[Opening Material provided section]
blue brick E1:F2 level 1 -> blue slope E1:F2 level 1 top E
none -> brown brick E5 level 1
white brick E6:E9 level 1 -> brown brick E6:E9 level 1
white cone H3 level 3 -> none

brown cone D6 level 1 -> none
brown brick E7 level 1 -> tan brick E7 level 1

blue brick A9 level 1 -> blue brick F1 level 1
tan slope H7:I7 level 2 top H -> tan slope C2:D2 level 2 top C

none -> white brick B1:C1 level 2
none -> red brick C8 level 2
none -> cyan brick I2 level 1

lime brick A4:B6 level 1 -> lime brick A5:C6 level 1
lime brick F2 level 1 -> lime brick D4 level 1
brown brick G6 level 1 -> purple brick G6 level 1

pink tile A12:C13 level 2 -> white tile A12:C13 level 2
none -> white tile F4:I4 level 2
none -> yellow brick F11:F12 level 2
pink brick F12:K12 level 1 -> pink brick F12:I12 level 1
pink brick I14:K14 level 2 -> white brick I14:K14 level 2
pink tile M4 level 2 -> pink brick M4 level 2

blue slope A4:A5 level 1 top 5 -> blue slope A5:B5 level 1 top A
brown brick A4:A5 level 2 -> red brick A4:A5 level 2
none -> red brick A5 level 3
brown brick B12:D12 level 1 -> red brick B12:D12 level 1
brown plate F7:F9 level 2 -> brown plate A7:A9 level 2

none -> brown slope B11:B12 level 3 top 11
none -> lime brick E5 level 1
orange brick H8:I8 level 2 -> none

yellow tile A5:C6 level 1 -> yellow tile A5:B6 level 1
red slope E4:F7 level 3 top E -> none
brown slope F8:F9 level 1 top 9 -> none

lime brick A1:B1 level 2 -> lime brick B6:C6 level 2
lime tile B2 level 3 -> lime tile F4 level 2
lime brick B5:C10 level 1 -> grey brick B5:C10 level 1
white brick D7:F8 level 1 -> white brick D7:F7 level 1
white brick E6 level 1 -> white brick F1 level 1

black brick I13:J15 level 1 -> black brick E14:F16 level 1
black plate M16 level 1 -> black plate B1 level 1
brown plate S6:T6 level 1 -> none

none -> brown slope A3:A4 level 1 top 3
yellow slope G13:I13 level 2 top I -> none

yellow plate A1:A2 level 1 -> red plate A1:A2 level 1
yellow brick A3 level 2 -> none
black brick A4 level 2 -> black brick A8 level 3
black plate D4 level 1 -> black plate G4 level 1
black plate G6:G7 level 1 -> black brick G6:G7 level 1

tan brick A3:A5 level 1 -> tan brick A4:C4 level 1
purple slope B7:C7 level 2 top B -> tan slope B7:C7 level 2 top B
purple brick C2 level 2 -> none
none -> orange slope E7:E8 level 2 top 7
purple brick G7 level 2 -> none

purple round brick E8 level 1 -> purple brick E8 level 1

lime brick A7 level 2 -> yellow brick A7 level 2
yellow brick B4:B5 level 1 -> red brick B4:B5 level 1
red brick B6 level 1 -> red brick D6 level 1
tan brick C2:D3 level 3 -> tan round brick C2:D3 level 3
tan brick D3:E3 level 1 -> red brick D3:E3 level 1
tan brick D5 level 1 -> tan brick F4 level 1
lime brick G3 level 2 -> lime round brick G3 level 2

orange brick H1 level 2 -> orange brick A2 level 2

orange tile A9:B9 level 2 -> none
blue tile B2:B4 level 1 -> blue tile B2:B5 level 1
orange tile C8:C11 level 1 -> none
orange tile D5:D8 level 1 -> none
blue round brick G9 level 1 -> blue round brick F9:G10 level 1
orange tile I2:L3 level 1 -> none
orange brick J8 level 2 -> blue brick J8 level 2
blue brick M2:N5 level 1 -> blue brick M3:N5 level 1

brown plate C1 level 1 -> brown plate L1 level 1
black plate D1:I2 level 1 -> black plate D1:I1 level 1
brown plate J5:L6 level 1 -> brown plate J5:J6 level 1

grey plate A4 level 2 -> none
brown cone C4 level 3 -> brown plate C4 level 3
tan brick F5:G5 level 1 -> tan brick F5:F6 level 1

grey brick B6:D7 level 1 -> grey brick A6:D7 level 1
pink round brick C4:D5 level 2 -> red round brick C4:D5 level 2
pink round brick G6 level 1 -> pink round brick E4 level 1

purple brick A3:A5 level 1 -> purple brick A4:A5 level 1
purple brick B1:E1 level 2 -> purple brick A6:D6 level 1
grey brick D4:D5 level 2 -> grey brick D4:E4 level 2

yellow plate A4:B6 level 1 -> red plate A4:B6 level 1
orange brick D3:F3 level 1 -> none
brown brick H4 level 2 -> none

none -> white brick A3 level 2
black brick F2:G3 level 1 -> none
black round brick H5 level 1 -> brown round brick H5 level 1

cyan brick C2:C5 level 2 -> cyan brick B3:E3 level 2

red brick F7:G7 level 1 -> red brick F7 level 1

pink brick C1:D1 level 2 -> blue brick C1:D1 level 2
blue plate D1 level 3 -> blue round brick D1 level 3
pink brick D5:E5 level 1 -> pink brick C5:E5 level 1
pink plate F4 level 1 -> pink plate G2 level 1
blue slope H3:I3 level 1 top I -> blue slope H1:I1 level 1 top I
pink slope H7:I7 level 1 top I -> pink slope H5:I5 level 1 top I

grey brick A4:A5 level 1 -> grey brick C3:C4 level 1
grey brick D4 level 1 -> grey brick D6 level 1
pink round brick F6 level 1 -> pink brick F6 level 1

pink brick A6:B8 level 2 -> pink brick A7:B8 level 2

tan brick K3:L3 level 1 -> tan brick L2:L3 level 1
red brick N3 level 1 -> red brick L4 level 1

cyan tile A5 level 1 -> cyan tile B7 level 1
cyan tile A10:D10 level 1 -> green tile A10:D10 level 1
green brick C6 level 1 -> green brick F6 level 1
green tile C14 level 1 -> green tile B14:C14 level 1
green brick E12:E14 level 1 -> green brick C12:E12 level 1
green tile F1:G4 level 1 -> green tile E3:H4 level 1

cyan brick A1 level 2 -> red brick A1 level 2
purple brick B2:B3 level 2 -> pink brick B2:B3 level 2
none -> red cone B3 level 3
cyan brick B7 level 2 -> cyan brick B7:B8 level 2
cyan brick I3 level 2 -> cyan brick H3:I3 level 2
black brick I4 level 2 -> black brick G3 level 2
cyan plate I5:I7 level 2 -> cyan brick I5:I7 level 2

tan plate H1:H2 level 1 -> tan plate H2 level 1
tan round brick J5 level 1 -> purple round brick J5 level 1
[Closing Material provided section]
### [Your assignment]
Take the lines from the first line of the listing up to and including the line with "white brick D7:F8" and give them again exactly.

### [Answer to this problem]
blue brick E1:F2 level 1 -> blue slope E1:F2 level 1 top E
none -> brown brick E5 level 1
white brick E6:E9 level 1 -> brown brick E6:E9 level 1
white cone H3 level 3 -> none

brown cone D6 level 1 -> none
brown brick E7 level 1 -> tan brick E7 level 1

blue brick A9 level 1 -> blue brick F1 level 1
tan slope H7:I7 level 2 top H -> tan slope C2:D2 level 2 top C

none -> white brick B1:C1 level 2
none -> red brick C8 level 2
none -> cyan brick I2 level 1

lime brick A4:B6 level 1 -> lime brick A5:C6 level 1
lime brick F2 level 1 -> lime brick D4 level 1
brown brick G6 level 1 -> purple brick G6 level 1

pink tile A12:C13 level 2 -> white tile A12:C13 level 2
none -> white tile F4:I4 level 2
none -> yellow brick F11:F12 level 2
pink brick F12:K12 level 1 -> pink brick F12:I12 level 1
pink brick I14:K14 level 2 -> white brick I14:K14 level 2
pink tile M4 level 2 -> pink brick M4 level 2

blue slope A4:A5 level 1 top 5 -> blue slope A5:B5 level 1 top A
brown brick A4:A5 level 2 -> red brick A4:A5 level 2
none -> red brick A5 level 3
brown brick B12:D12 level 1 -> red brick B12:D12 level 1
brown plate F7:F9 level 2 -> brown plate A7:A9 level 2

none -> brown slope B11:B12 level 3 top 11
none -> lime brick E5 level 1
orange brick H8:I8 level 2 -> none

yellow tile A5:C6 level 1 -> yellow tile A5:B6 level 1
red slope E4:F7 level 3 top E -> none
brown slope F8:F9 level 1 top 9 -> none

lime brick A1:B1 level 2 -> lime brick B6:C6 level 2
lime tile B2 level 3 -> lime tile F4 level 2
lime brick B5:C10 level 1 -> grey brick B5:C10 level 1
white brick D7:F8 level 1 -> white brick D7:F7 level 1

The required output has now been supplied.